REQUIRED WORK:
Give back exactly the stretch of data below from the line holding "blue glasses: 3 -> 1" through the line holding "purple notebook: 4 -> 3", both ends included, and leave the remaining lines out.

SOURCE INFORMATION:
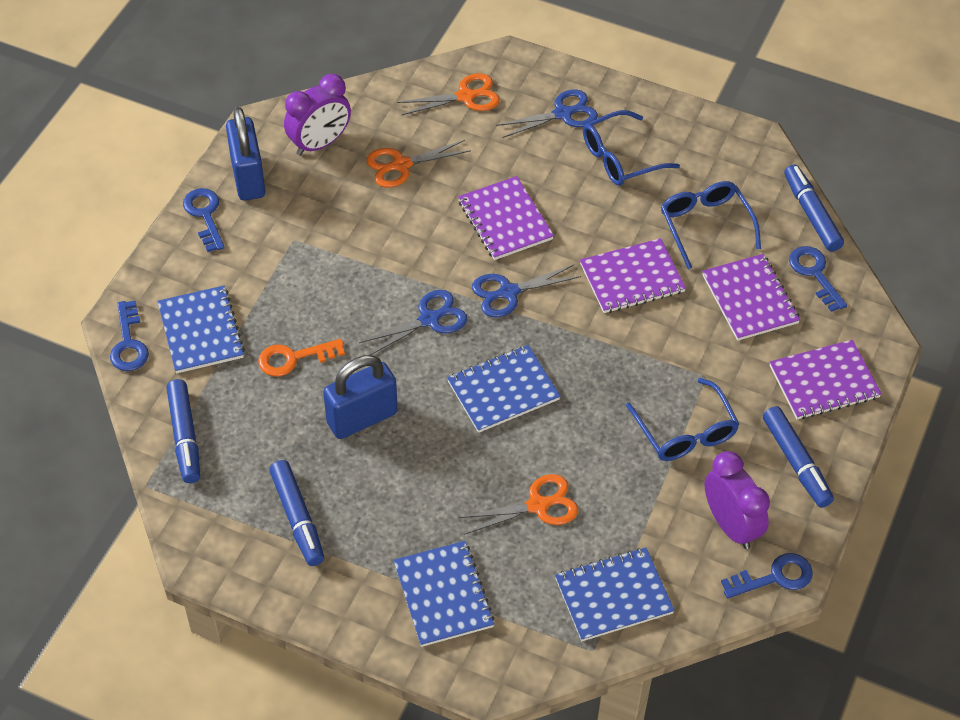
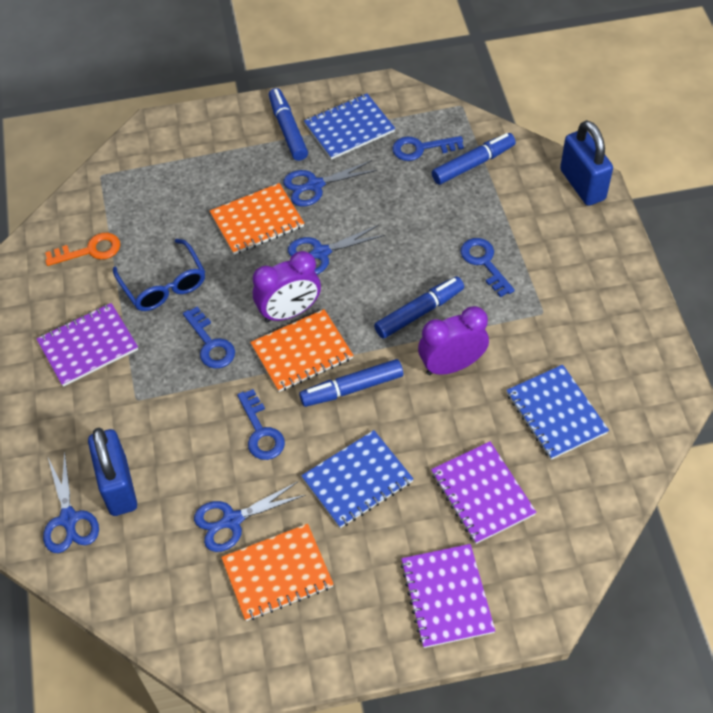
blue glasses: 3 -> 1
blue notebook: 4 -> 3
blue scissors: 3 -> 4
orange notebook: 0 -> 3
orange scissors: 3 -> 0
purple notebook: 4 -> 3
--
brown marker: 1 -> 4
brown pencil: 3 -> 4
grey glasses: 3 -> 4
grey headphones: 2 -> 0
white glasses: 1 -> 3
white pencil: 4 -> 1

YOUR SOLUTION:
blue glasses: 3 -> 1
blue notebook: 4 -> 3
blue scissors: 3 -> 4
orange notebook: 0 -> 3
orange scissors: 3 -> 0
purple notebook: 4 -> 3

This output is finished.